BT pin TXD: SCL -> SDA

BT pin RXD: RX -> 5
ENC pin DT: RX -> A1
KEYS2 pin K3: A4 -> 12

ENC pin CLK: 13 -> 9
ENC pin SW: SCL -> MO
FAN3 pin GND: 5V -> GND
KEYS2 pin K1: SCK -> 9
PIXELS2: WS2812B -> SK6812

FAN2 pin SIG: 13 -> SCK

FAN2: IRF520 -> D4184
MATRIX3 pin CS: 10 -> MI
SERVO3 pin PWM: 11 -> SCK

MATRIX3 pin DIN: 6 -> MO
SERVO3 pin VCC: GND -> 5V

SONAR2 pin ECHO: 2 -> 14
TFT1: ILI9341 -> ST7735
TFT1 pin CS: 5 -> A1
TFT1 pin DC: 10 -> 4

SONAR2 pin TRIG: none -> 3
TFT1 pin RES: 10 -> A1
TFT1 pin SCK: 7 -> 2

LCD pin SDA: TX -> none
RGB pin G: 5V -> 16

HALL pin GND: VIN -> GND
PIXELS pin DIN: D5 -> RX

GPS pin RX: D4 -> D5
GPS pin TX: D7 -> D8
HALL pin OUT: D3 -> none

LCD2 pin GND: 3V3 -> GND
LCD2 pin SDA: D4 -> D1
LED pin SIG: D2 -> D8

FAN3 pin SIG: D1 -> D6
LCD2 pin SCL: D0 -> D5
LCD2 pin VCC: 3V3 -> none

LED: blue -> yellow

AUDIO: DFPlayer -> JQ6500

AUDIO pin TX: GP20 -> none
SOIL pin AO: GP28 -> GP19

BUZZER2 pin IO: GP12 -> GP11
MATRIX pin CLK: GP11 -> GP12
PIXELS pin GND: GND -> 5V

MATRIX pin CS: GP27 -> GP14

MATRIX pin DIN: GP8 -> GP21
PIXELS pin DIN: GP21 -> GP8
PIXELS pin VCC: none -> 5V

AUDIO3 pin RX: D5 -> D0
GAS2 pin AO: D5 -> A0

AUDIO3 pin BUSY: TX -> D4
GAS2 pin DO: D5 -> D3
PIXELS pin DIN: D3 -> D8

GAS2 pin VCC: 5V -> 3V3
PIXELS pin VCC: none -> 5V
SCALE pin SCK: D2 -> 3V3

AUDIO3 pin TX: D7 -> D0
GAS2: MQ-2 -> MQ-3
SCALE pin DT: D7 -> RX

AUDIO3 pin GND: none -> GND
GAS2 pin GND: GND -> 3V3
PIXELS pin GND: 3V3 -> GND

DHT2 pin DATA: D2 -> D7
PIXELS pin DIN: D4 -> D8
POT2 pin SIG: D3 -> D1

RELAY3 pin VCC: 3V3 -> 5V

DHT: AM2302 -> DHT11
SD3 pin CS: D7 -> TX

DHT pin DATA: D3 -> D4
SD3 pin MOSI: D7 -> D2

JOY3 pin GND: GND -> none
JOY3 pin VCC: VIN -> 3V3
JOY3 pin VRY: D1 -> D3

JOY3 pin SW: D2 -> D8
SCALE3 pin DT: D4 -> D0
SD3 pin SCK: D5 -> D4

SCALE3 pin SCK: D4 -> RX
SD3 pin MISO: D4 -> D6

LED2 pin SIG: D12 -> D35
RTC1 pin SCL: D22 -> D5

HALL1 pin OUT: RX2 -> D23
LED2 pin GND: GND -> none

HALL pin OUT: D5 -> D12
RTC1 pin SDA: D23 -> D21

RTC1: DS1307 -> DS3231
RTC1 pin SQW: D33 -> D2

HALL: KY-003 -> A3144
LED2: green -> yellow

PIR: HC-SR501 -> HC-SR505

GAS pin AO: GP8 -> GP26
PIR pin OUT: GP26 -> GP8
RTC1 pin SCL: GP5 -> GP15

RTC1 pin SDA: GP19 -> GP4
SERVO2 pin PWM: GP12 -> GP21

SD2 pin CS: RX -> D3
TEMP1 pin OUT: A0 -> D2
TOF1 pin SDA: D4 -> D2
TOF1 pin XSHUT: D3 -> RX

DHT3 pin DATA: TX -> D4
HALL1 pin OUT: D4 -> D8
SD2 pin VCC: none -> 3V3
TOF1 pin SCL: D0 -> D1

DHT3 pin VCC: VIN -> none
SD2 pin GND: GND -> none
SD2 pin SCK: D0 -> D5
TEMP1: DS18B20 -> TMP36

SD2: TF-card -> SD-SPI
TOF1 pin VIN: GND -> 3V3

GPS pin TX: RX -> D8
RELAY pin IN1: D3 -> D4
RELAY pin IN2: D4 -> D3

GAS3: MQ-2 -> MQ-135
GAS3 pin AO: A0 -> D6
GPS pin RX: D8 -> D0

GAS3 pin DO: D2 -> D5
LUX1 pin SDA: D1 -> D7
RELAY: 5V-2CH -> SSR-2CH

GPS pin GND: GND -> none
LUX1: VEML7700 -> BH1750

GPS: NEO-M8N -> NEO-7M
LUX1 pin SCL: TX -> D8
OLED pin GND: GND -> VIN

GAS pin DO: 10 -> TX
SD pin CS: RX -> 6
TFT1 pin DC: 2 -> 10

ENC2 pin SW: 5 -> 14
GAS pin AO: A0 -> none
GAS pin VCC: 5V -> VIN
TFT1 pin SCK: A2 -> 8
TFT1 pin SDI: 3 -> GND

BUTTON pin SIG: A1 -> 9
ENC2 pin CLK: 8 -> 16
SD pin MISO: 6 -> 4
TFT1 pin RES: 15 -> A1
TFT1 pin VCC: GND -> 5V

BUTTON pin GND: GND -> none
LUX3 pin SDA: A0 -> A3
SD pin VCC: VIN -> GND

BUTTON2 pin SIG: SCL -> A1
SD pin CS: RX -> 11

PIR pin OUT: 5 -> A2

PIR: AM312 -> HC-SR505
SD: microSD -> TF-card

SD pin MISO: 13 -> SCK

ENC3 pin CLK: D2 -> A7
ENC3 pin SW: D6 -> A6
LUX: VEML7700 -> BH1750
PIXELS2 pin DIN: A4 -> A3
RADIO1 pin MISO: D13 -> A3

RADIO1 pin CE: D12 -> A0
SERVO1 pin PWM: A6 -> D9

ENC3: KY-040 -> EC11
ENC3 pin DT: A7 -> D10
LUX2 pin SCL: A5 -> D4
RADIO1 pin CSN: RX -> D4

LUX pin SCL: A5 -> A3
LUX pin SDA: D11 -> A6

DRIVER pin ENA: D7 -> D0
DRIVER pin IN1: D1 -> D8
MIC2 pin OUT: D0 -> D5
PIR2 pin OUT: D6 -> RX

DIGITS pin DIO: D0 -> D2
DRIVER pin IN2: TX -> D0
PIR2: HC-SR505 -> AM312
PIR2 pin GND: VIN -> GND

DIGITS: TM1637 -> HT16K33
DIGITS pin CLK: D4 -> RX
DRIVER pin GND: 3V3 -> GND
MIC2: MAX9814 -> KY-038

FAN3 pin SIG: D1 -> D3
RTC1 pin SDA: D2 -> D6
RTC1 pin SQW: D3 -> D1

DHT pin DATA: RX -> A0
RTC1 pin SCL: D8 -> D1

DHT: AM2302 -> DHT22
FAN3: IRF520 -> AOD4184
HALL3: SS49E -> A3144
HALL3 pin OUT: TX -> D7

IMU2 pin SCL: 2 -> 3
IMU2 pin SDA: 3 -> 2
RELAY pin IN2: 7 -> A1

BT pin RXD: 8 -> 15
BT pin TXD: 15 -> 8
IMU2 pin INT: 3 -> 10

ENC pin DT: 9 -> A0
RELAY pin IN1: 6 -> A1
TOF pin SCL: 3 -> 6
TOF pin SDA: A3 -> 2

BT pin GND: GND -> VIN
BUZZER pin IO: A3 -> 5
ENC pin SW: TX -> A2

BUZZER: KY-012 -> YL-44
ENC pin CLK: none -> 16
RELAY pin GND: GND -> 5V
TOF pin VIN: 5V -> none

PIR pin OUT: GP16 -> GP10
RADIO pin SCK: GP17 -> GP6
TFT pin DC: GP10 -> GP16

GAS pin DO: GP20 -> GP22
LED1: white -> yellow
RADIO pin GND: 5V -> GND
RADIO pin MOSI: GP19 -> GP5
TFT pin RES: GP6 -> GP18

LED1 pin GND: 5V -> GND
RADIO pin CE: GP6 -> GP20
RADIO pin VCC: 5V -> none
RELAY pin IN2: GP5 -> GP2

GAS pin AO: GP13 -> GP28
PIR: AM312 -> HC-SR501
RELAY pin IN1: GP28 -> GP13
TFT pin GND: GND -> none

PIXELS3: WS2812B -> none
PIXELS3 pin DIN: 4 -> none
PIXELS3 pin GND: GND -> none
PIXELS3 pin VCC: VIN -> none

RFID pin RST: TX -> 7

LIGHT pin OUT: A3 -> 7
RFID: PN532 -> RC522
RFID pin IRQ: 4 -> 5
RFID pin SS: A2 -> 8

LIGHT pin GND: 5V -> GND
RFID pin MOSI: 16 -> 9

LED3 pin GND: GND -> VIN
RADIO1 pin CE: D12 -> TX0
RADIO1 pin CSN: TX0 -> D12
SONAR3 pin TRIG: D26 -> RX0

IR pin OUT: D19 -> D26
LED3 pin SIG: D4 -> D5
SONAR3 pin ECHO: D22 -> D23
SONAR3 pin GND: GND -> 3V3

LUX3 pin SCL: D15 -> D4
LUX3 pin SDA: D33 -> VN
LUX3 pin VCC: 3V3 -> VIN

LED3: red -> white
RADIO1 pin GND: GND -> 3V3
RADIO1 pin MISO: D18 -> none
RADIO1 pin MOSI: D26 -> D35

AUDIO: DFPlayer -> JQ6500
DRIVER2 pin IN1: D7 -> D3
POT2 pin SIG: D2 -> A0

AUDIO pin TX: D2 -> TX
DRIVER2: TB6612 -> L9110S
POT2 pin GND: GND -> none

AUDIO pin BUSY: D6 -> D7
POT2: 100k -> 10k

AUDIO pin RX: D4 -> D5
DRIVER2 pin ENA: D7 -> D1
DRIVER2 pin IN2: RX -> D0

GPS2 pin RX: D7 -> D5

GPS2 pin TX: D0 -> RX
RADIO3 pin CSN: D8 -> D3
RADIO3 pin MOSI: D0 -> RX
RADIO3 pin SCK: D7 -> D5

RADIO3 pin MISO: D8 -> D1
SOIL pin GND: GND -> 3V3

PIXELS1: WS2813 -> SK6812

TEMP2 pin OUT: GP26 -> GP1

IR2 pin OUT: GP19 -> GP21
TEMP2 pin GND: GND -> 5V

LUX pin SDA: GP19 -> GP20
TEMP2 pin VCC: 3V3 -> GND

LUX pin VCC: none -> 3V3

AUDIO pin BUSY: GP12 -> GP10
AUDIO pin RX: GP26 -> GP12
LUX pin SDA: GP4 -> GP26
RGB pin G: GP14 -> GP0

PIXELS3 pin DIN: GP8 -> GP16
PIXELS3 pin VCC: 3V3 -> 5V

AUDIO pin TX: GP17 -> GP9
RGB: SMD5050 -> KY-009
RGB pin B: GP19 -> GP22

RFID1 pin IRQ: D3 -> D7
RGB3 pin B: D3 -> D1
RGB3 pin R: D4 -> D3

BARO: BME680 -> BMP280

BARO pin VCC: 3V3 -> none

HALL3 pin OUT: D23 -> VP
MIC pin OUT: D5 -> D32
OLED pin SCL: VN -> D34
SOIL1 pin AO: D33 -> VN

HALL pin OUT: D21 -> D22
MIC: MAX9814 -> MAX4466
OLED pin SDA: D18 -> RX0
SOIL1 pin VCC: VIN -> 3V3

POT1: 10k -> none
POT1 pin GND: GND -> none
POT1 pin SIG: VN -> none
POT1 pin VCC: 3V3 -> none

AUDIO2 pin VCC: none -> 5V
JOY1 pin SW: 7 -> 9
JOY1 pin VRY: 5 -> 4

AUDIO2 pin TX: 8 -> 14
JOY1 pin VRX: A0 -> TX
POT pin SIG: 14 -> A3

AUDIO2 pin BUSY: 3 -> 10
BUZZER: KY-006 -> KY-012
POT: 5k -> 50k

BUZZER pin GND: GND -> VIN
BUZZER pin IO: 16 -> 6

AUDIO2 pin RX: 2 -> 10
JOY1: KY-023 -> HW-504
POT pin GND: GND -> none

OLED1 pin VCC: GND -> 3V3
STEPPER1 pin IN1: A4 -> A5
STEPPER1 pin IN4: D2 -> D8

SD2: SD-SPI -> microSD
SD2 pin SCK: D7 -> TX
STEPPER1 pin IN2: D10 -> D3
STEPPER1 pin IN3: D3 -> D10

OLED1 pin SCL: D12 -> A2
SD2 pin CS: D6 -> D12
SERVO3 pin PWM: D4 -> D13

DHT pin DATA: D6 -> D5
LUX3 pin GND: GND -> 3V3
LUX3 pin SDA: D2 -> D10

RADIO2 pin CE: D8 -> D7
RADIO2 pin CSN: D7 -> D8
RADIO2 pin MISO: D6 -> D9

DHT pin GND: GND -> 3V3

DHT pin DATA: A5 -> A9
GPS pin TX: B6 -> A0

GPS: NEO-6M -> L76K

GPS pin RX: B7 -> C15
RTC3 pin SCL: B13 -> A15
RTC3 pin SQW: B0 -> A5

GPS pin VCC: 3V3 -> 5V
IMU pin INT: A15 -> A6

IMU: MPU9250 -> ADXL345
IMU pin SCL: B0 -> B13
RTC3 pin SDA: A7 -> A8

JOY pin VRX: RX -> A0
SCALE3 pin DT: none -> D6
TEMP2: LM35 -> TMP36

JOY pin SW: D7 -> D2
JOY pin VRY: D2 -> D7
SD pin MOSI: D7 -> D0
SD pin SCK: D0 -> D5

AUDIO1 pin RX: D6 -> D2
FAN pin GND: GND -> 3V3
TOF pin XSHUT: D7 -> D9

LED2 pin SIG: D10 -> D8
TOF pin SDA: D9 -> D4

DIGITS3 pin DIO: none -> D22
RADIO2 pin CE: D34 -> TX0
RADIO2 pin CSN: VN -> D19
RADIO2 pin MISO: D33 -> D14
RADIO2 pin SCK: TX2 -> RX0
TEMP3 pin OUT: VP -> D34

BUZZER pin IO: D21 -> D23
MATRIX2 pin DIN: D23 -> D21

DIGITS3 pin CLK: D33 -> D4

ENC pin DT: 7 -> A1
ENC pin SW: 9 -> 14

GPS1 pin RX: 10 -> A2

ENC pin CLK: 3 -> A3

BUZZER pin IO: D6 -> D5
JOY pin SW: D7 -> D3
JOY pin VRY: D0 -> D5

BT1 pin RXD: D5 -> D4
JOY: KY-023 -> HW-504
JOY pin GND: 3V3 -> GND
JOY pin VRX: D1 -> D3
===============
Work to be completed => Using the entries above, output exactly the lines between the line holding "IR pin OUT: D19 -> D26" and the line holding "SD2: SD-SPI -> microSD", end lines included, and nothing more.

Task output =>
IR pin OUT: D19 -> D26
LED3 pin SIG: D4 -> D5
SONAR3 pin ECHO: D22 -> D23
SONAR3 pin GND: GND -> 3V3

LUX3 pin SCL: D15 -> D4
LUX3 pin SDA: D33 -> VN
LUX3 pin VCC: 3V3 -> VIN

LED3: red -> white
RADIO1 pin GND: GND -> 3V3
RADIO1 pin MISO: D18 -> none
RADIO1 pin MOSI: D26 -> D35

AUDIO: DFPlayer -> JQ6500
DRIVER2 pin IN1: D7 -> D3
POT2 pin SIG: D2 -> A0

AUDIO pin TX: D2 -> TX
DRIVER2: TB6612 -> L9110S
POT2 pin GND: GND -> none

AUDIO pin BUSY: D6 -> D7
POT2: 100k -> 10k

AUDIO pin RX: D4 -> D5
DRIVER2 pin ENA: D7 -> D1
DRIVER2 pin IN2: RX -> D0

GPS2 pin RX: D7 -> D5

GPS2 pin TX: D0 -> RX
RADIO3 pin CSN: D8 -> D3
RADIO3 pin MOSI: D0 -> RX
RADIO3 pin SCK: D7 -> D5

RADIO3 pin MISO: D8 -> D1
SOIL pin GND: GND -> 3V3

PIXELS1: WS2813 -> SK6812

TEMP2 pin OUT: GP26 -> GP1

IR2 pin OUT: GP19 -> GP21
TEMP2 pin GND: GND -> 5V

LUX pin SDA: GP19 -> GP20
TEMP2 pin VCC: 3V3 -> GND

LUX pin VCC: none -> 3V3

AUDIO pin BUSY: GP12 -> GP10
AUDIO pin RX: GP26 -> GP12
LUX pin SDA: GP4 -> GP26
RGB pin G: GP14 -> GP0

PIXELS3 pin DIN: GP8 -> GP16
PIXELS3 pin VCC: 3V3 -> 5V

AUDIO pin TX: GP17 -> GP9
RGB: SMD5050 -> KY-009
RGB pin B: GP19 -> GP22

RFID1 pin IRQ: D3 -> D7
RGB3 pin B: D3 -> D1
RGB3 pin R: D4 -> D3

BARO: BME680 -> BMP280

BARO pin VCC: 3V3 -> none

HALL3 pin OUT: D23 -> VP
MIC pin OUT: D5 -> D32
OLED pin SCL: VN -> D34
SOIL1 pin AO: D33 -> VN

HALL pin OUT: D21 -> D22
MIC: MAX9814 -> MAX4466
OLED pin SDA: D18 -> RX0
SOIL1 pin VCC: VIN -> 3V3

POT1: 10k -> none
POT1 pin GND: GND -> none
POT1 pin SIG: VN -> none
POT1 pin VCC: 3V3 -> none

AUDIO2 pin VCC: none -> 5V
JOY1 pin SW: 7 -> 9
JOY1 pin VRY: 5 -> 4

AUDIO2 pin TX: 8 -> 14
JOY1 pin VRX: A0 -> TX
POT pin SIG: 14 -> A3

AUDIO2 pin BUSY: 3 -> 10
BUZZER: KY-006 -> KY-012
POT: 5k -> 50k

BUZZER pin GND: GND -> VIN
BUZZER pin IO: 16 -> 6

AUDIO2 pin RX: 2 -> 10
JOY1: KY-023 -> HW-504
POT pin GND: GND -> none

OLED1 pin VCC: GND -> 3V3
STEPPER1 pin IN1: A4 -> A5
STEPPER1 pin IN4: D2 -> D8

SD2: SD-SPI -> microSD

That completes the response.